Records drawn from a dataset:
• • • •

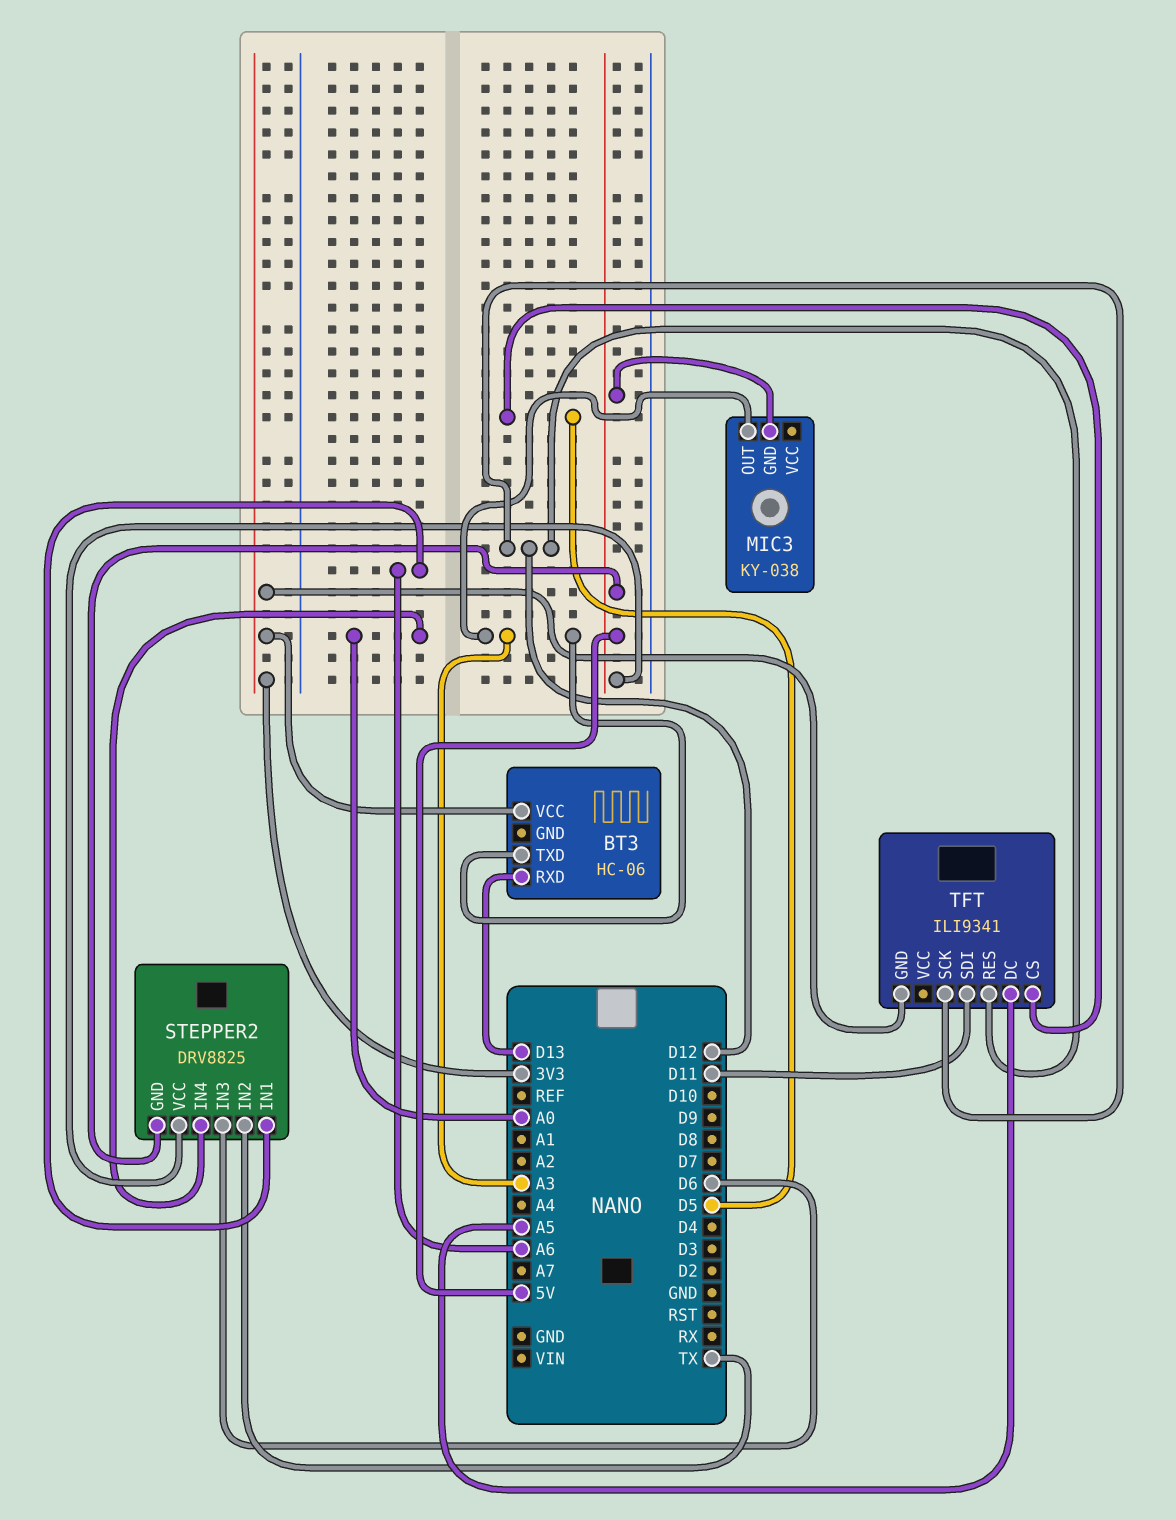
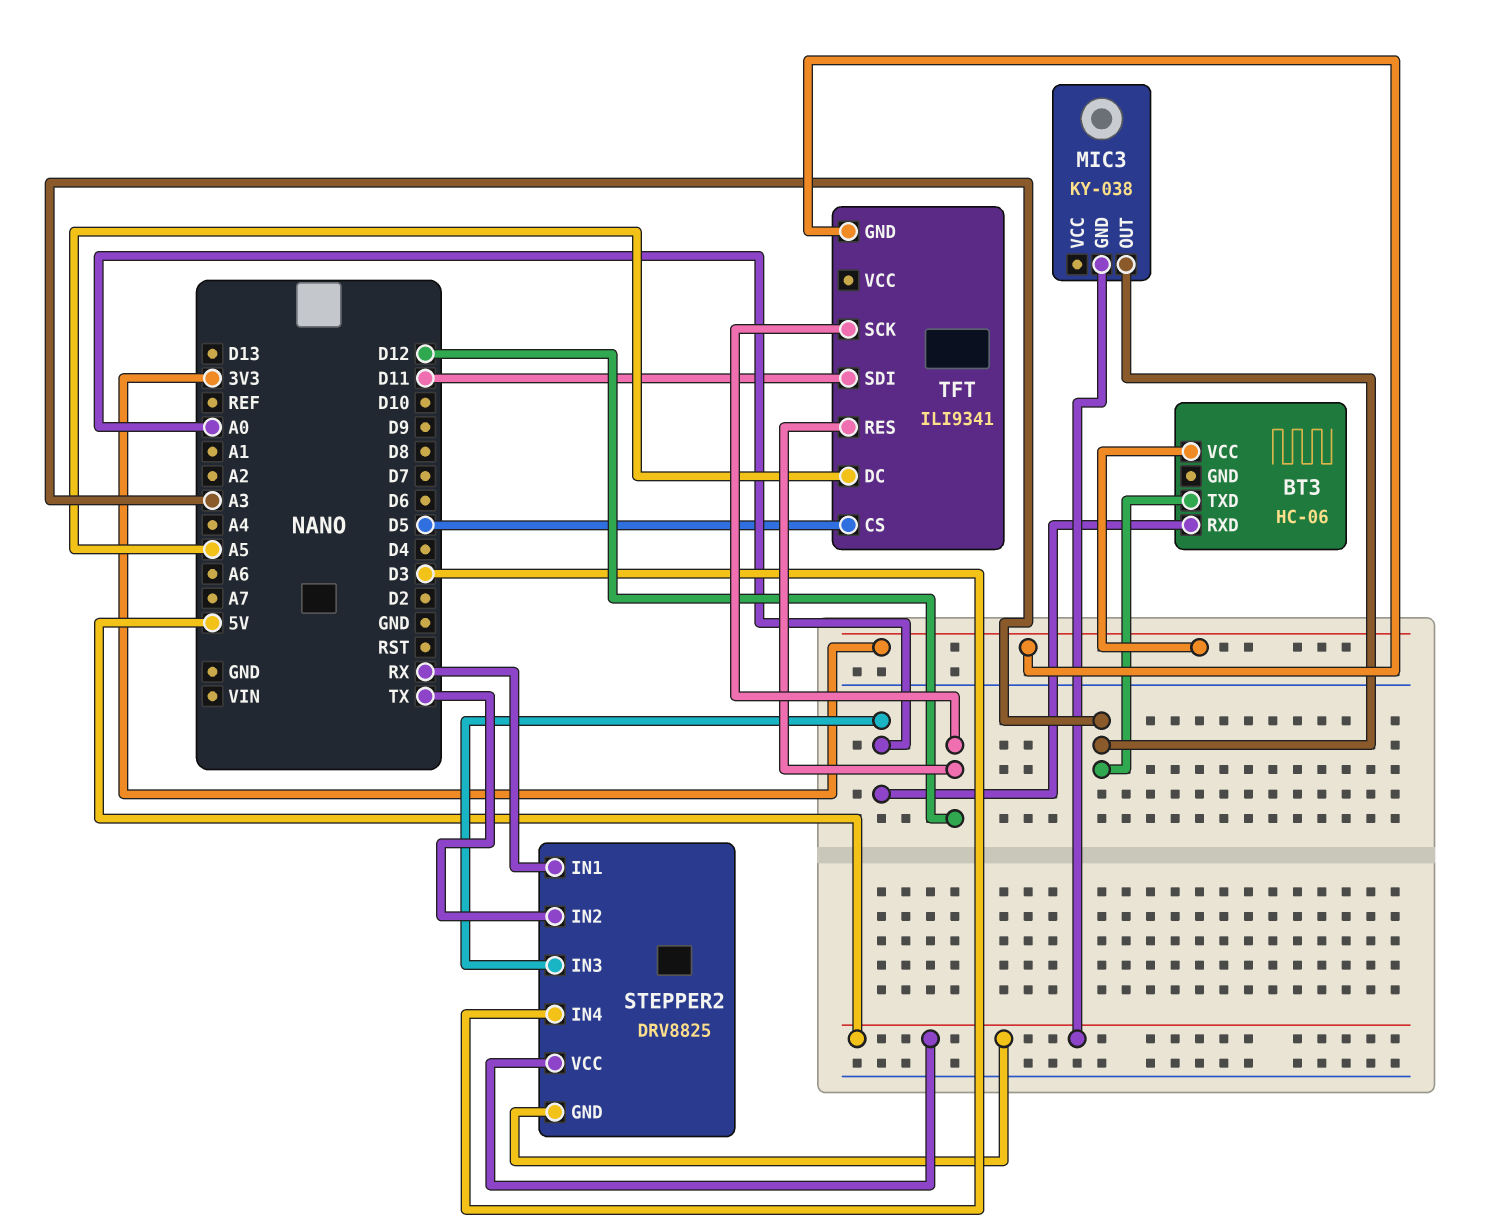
BT3 pin RXD: D13 -> A0
STEPPER2 pin IN1: A6 -> RX
STEPPER2 pin IN3: D6 -> A0
STEPPER2 pin IN4: A0 -> D3

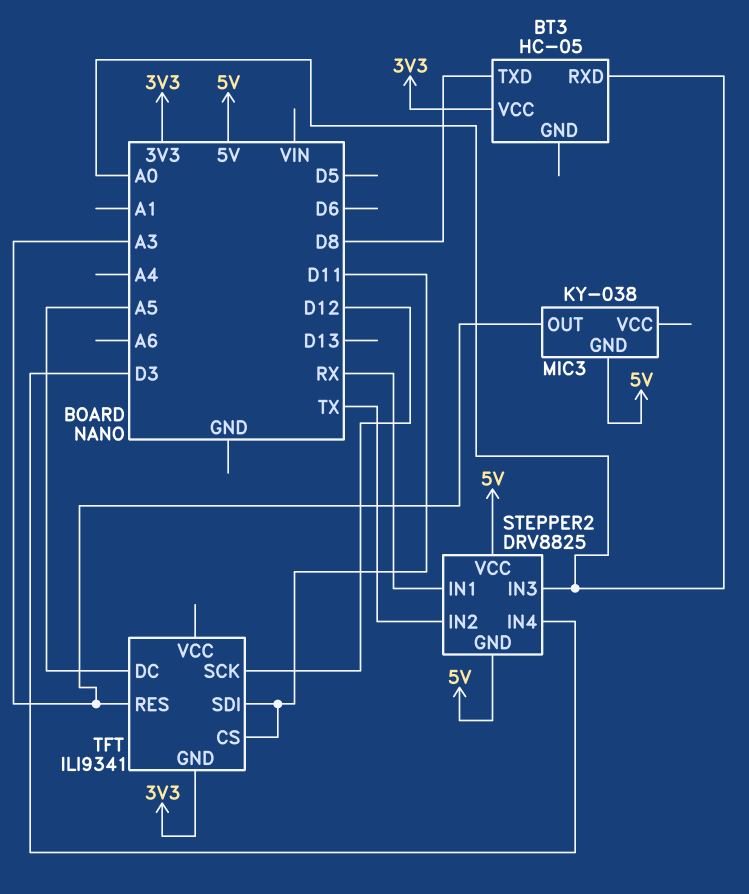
BT3: HC-06 -> HC-05
BT3 pin TXD: A3 -> D8
TFT pin CS: D5 -> D11
TFT pin RES: D12 -> A3

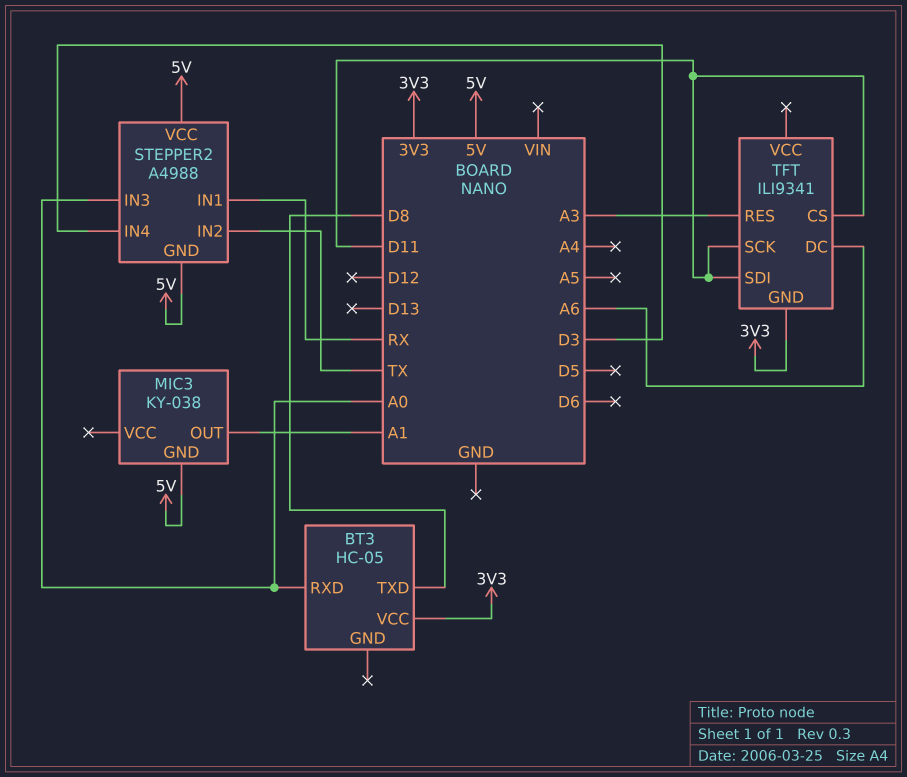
MIC3 pin OUT: A3 -> A1
STEPPER2: DRV8825 -> A4988
TFT pin DC: A5 -> A6
TFT pin SCK: D12 -> D11

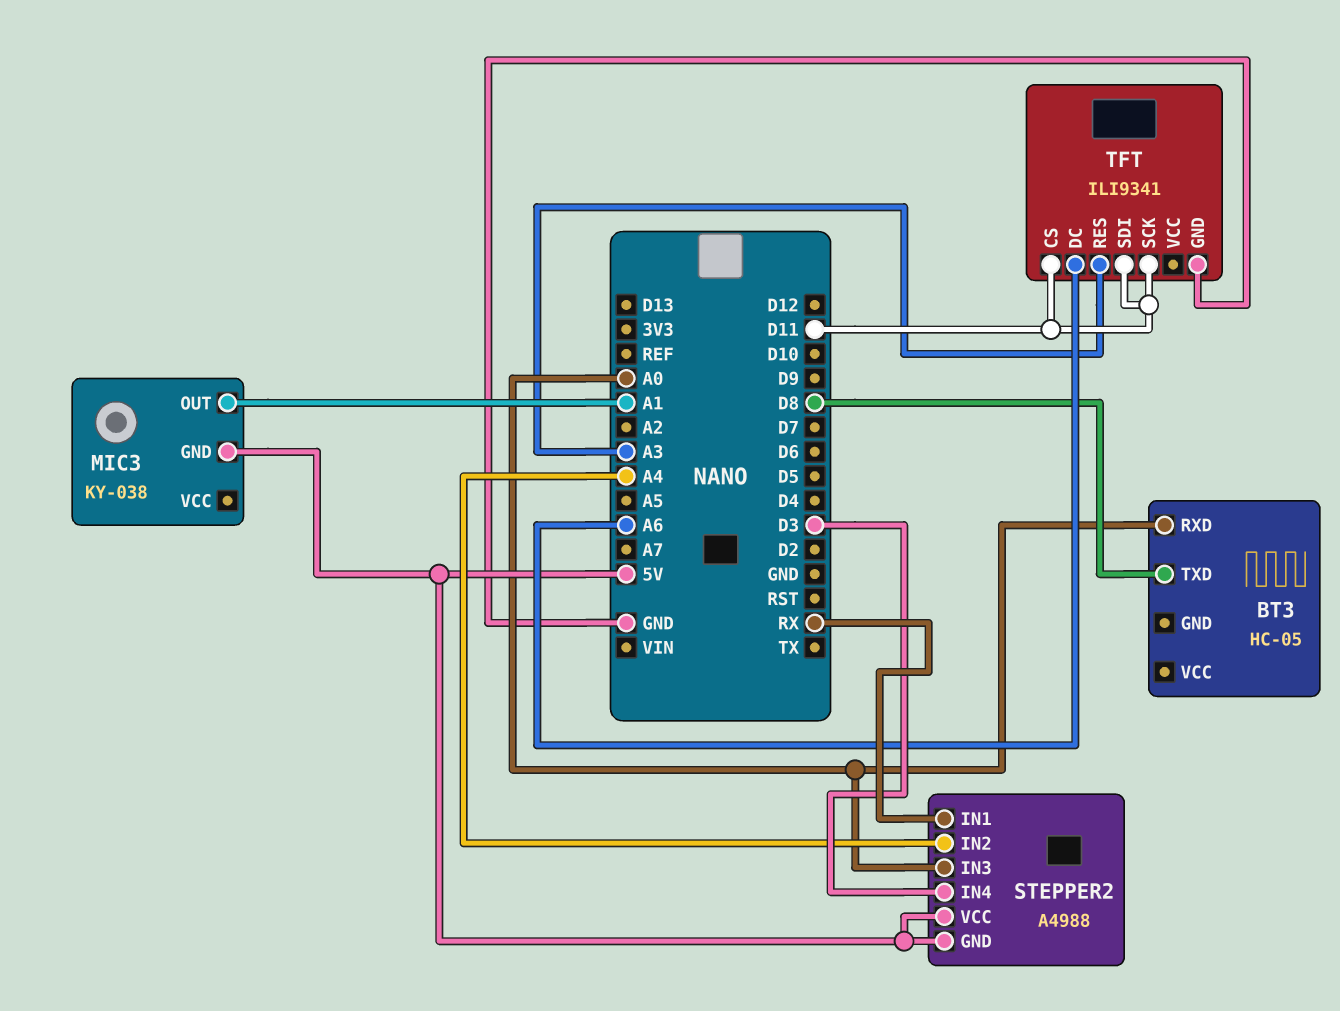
BT3 pin VCC: 3V3 -> none
STEPPER2 pin IN2: TX -> A4
TFT pin GND: 3V3 -> GND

• • • •

▶ _GOAL OF THE EXERCISE_
The response should consist of the entries above, given again exactly and free of pictures.

▶ _EXERCISE OUTPUT_
BT3 pin RXD: D13 -> A0
STEPPER2 pin IN1: A6 -> RX
STEPPER2 pin IN3: D6 -> A0
STEPPER2 pin IN4: A0 -> D3

BT3: HC-06 -> HC-05
BT3 pin TXD: A3 -> D8
TFT pin CS: D5 -> D11
TFT pin RES: D12 -> A3

MIC3 pin OUT: A3 -> A1
STEPPER2: DRV8825 -> A4988
TFT pin DC: A5 -> A6
TFT pin SCK: D12 -> D11

BT3 pin VCC: 3V3 -> none
STEPPER2 pin IN2: TX -> A4
TFT pin GND: 3V3 -> GND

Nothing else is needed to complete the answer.